**Aim of the task:** Make an exact copy of the entries below with the pictures removed.

--- Stored data Enclosed Below ---

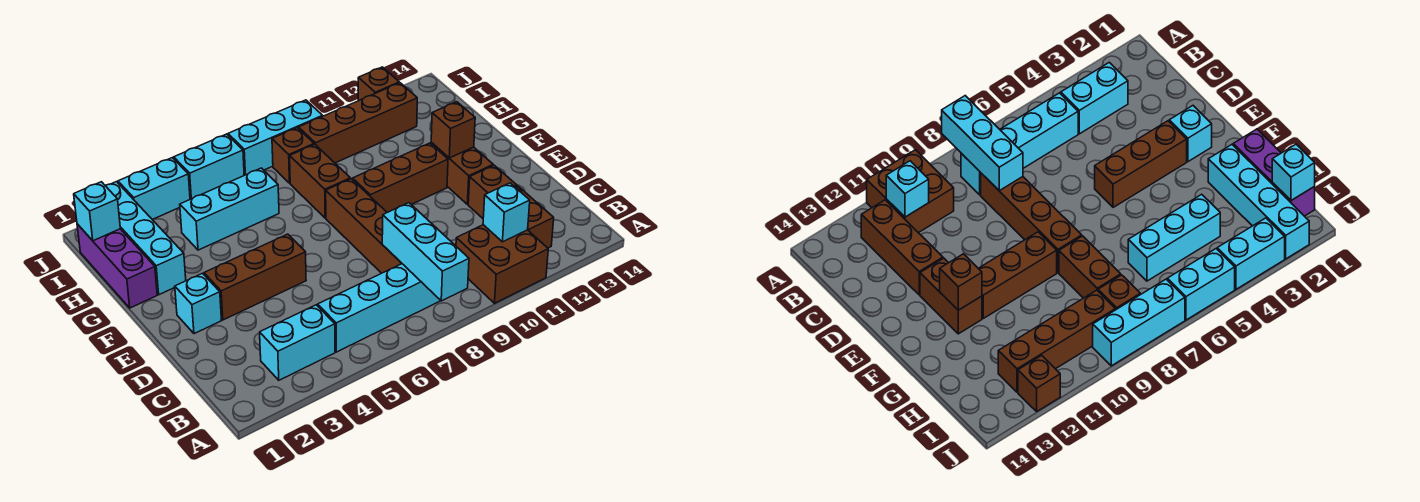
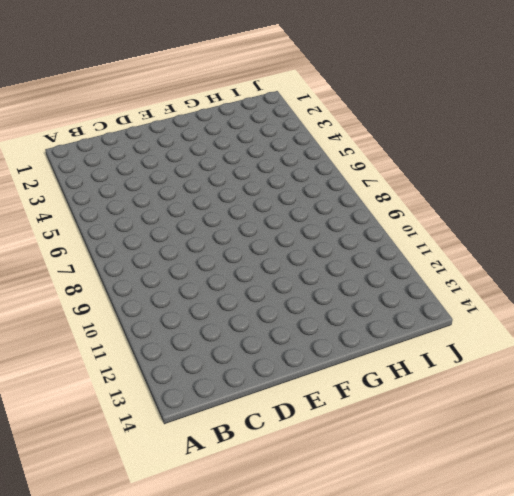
none -> brown brick A10:B11 level 1
none -> cyan brick B3:B4 level 1
none -> cyan brick B5:B8 level 1

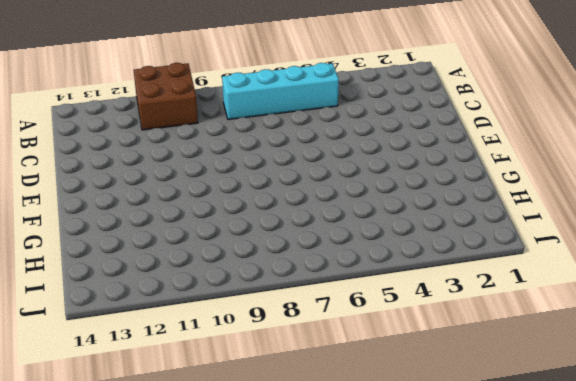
none -> cyan brick B3:B4 level 1
none -> brown brick B12:D12 level 1
none -> brown brick C8:F8 level 1

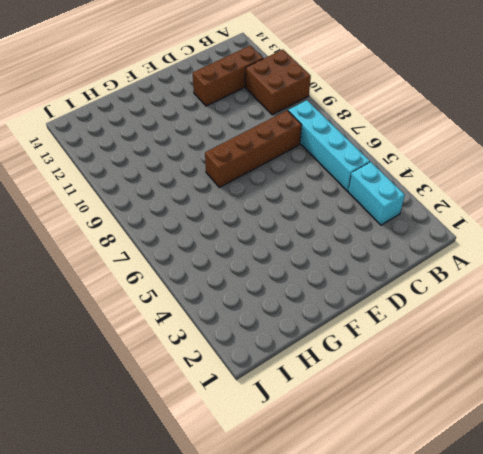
none -> cyan brick E2 level 1
none -> brown brick E3:E5 level 1
none -> brown brick E12:F12 level 1

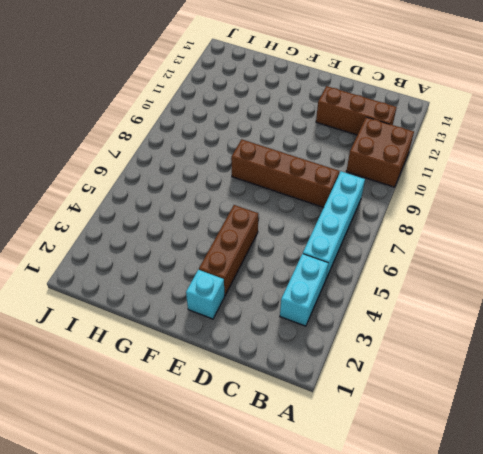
none -> brown brick E12:F12 level 1
none -> brown brick F9:F11 level 1
none -> purple brick G1:I1 level 1

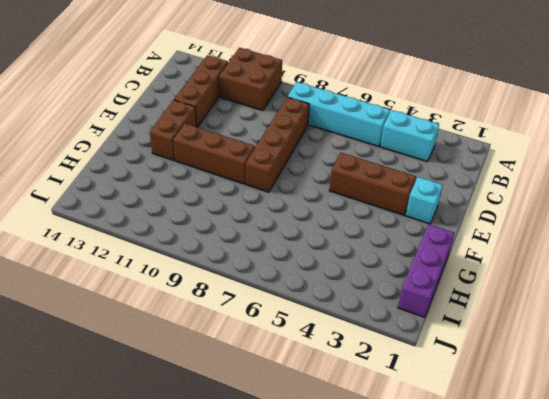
none -> cyan brick G2:J2 level 1
none -> brown brick G8:H8 level 1
none -> cyan brick H4:H6 level 1

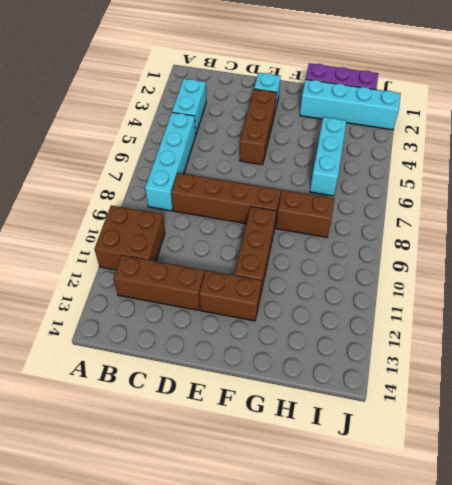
none -> brown brick I8 level 1
none -> brown brick I9:I12 level 1
none -> cyan brick J3:J4 level 1

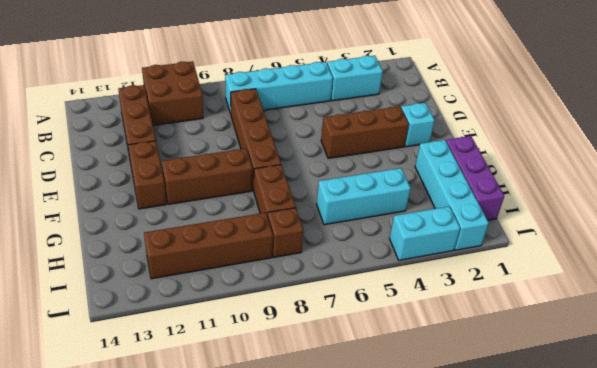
none -> cyan brick J5:J6 level 1
none -> cyan brick J7:J9 level 1
none -> brown brick J12 level 1

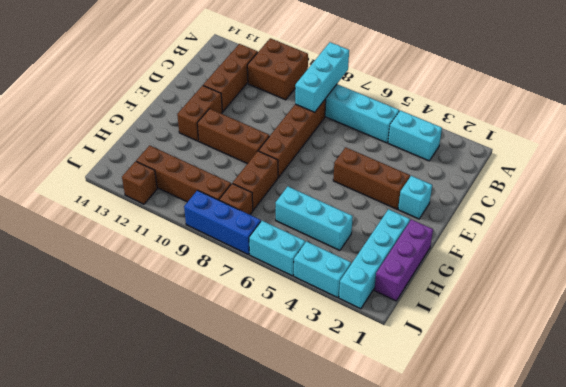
blue brick J7:J9 level 1 -> cyan brick J7:J9 level 1
none -> cyan brick B11 level 2
none -> brown brick F12 level 2
none -> cyan brick I1 level 2

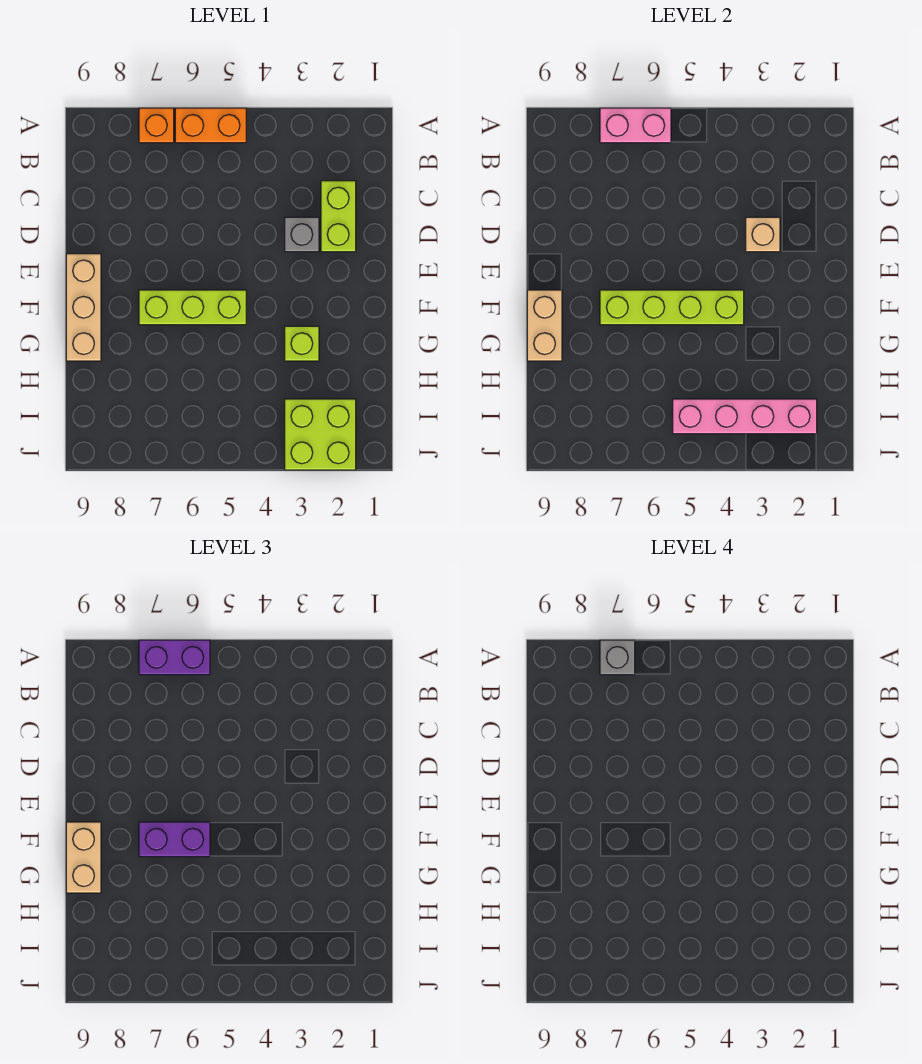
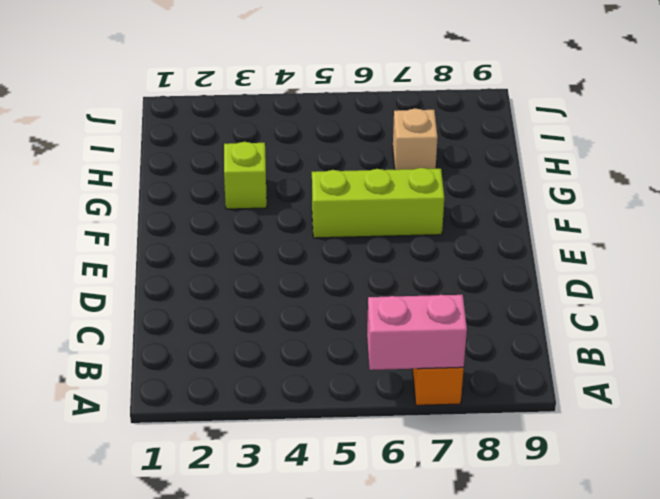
tan brick H7 level 1 -> tan brick D3 level 2
none -> orange brick A5:A6 level 1
none -> lime brick C2:D2 level 1
none -> grey brick D3 level 1

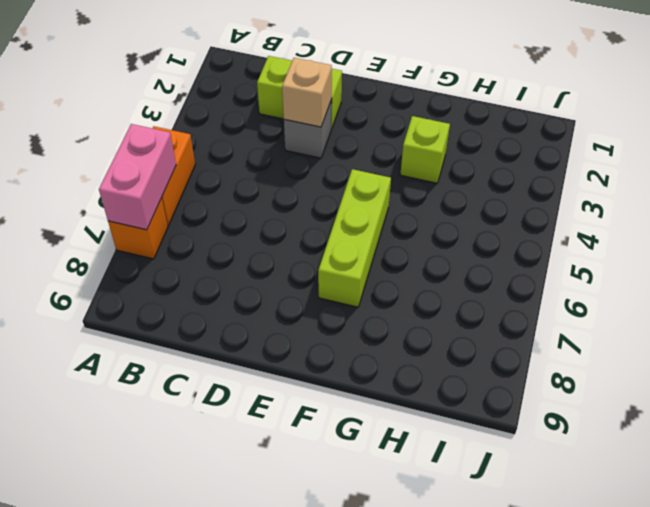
none -> tan brick E9:G9 level 1
none -> lime brick I2:J3 level 1
none -> lime brick F4:F7 level 2

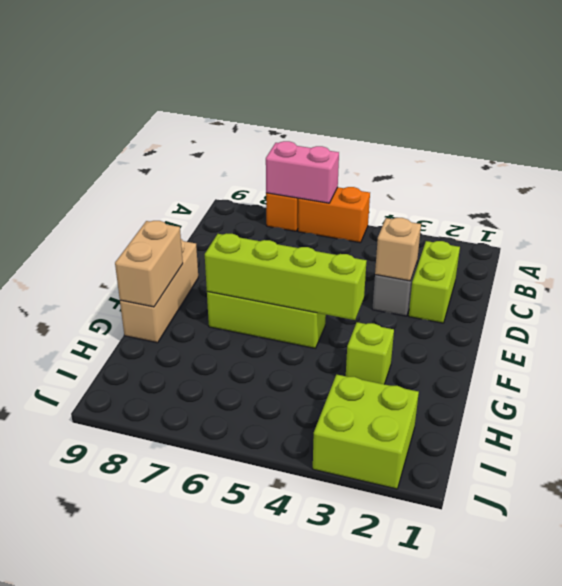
none -> pink brick I2:I5 level 2
none -> purple brick A6:A7 level 3
none -> purple brick F6:F7 level 3

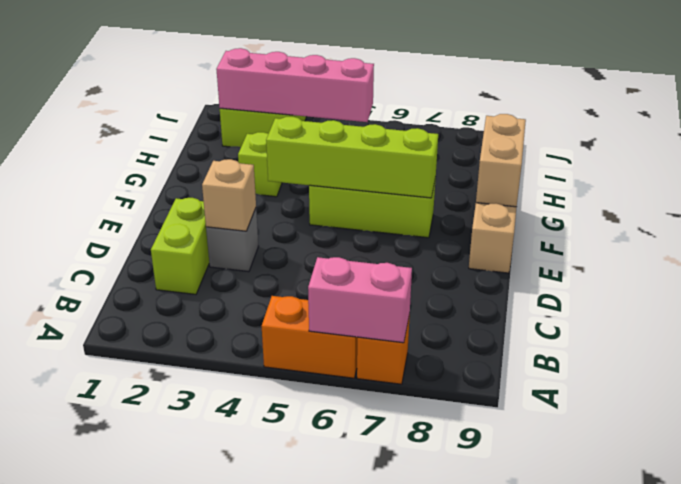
none -> purple brick A6:A7 level 3
none -> purple brick F6:F7 level 3
none -> tan brick F9:G9 level 3

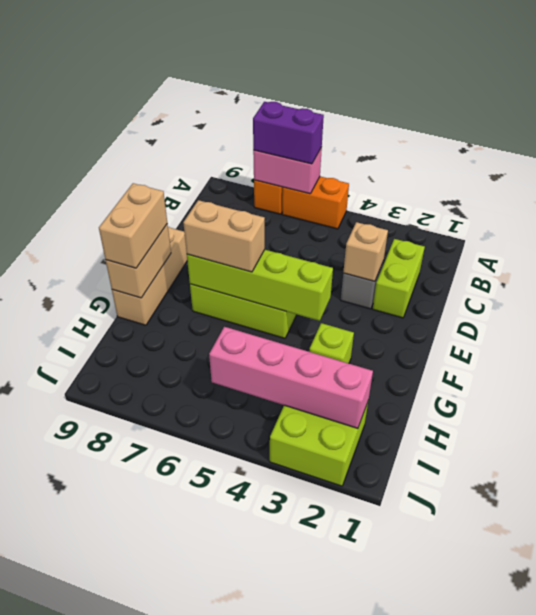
tan brick F6:F7 level 3 -> purple brick F6:F7 level 3
none -> grey brick A7 level 4

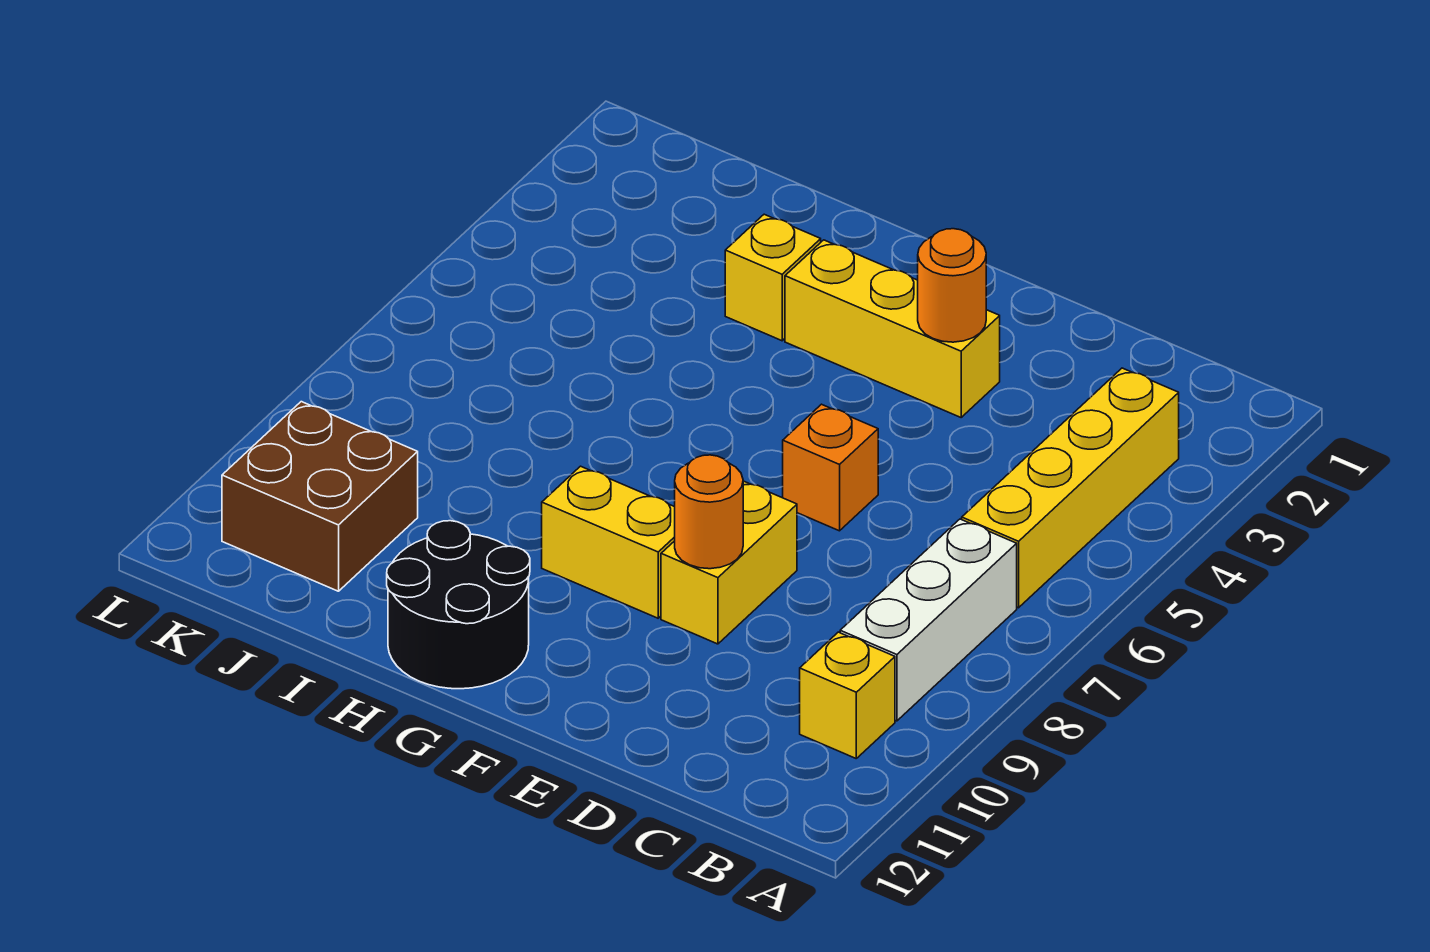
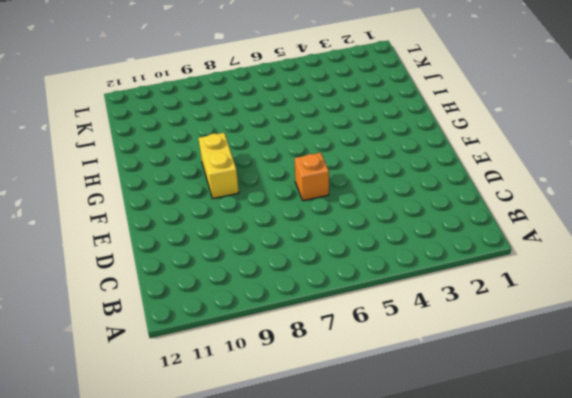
none -> yellow brick B3:B6 level 1
none -> white brick B7:B9 level 1
none -> yellow brick B10 level 1

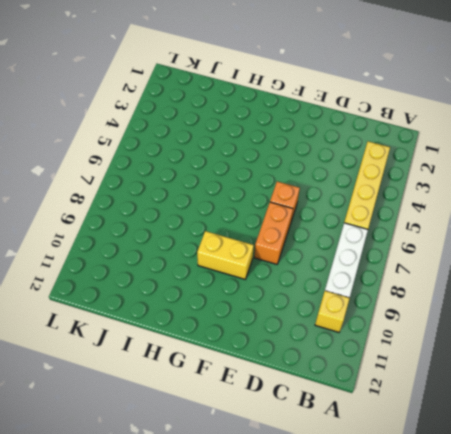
orange brick E7:E8 level 1 -> yellow brick E8:E9 level 1
none -> yellow brick E3:G3 level 1
none -> black round brick G11:H12 level 1
none -> yellow brick H3 level 1

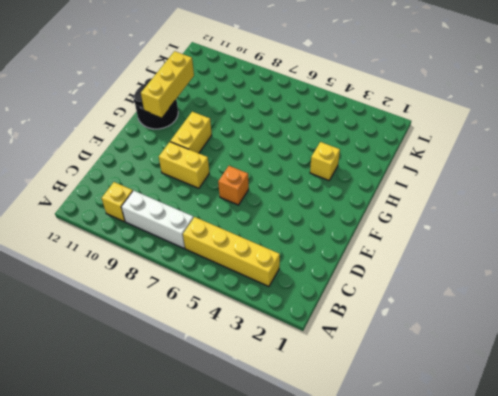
yellow brick G11:I11 level 2 -> yellow brick E3:G3 level 1
none -> brown brick J10:K11 level 1
none -> orange round brick E3 level 2
none -> orange round brick E9 level 2

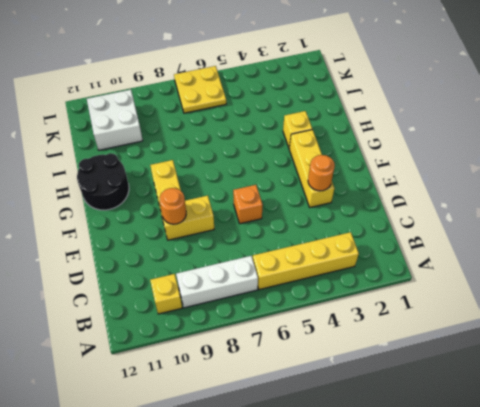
white brick J10:K11 level 1 -> brown brick J10:K11 level 1
yellow plate K6:L7 level 1 -> none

--- End of Enclosed Stored data ---

**The completed task:**
none -> brown brick A10:B11 level 1
none -> cyan brick B3:B4 level 1
none -> cyan brick B5:B8 level 1

none -> cyan brick B3:B4 level 1
none -> brown brick B12:D12 level 1
none -> brown brick C8:F8 level 1

none -> cyan brick E2 level 1
none -> brown brick E3:E5 level 1
none -> brown brick E12:F12 level 1

none -> brown brick E12:F12 level 1
none -> brown brick F9:F11 level 1
none -> purple brick G1:I1 level 1

none -> cyan brick G2:J2 level 1
none -> brown brick G8:H8 level 1
none -> cyan brick H4:H6 level 1

none -> brown brick I8 level 1
none -> brown brick I9:I12 level 1
none -> cyan brick J3:J4 level 1

none -> cyan brick J5:J6 level 1
none -> cyan brick J7:J9 level 1
none -> brown brick J12 level 1

blue brick J7:J9 level 1 -> cyan brick J7:J9 level 1
none -> cyan brick B11 level 2
none -> brown brick F12 level 2
none -> cyan brick I1 level 2

tan brick H7 level 1 -> tan brick D3 level 2
none -> orange brick A5:A6 level 1
none -> lime brick C2:D2 level 1
none -> grey brick D3 level 1

none -> tan brick E9:G9 level 1
none -> lime brick I2:J3 level 1
none -> lime brick F4:F7 level 2

none -> pink brick I2:I5 level 2
none -> purple brick A6:A7 level 3
none -> purple brick F6:F7 level 3

none -> purple brick A6:A7 level 3
none -> purple brick F6:F7 level 3
none -> tan brick F9:G9 level 3

tan brick F6:F7 level 3 -> purple brick F6:F7 level 3
none -> grey brick A7 level 4

none -> yellow brick B3:B6 level 1
none -> white brick B7:B9 level 1
none -> yellow brick B10 level 1

orange brick E7:E8 level 1 -> yellow brick E8:E9 level 1
none -> yellow brick E3:G3 level 1
none -> black round brick G11:H12 level 1
none -> yellow brick H3 level 1

yellow brick G11:I11 level 2 -> yellow brick E3:G3 level 1
none -> brown brick J10:K11 level 1
none -> orange round brick E3 level 2
none -> orange round brick E9 level 2

white brick J10:K11 level 1 -> brown brick J10:K11 level 1
yellow plate K6:L7 level 1 -> none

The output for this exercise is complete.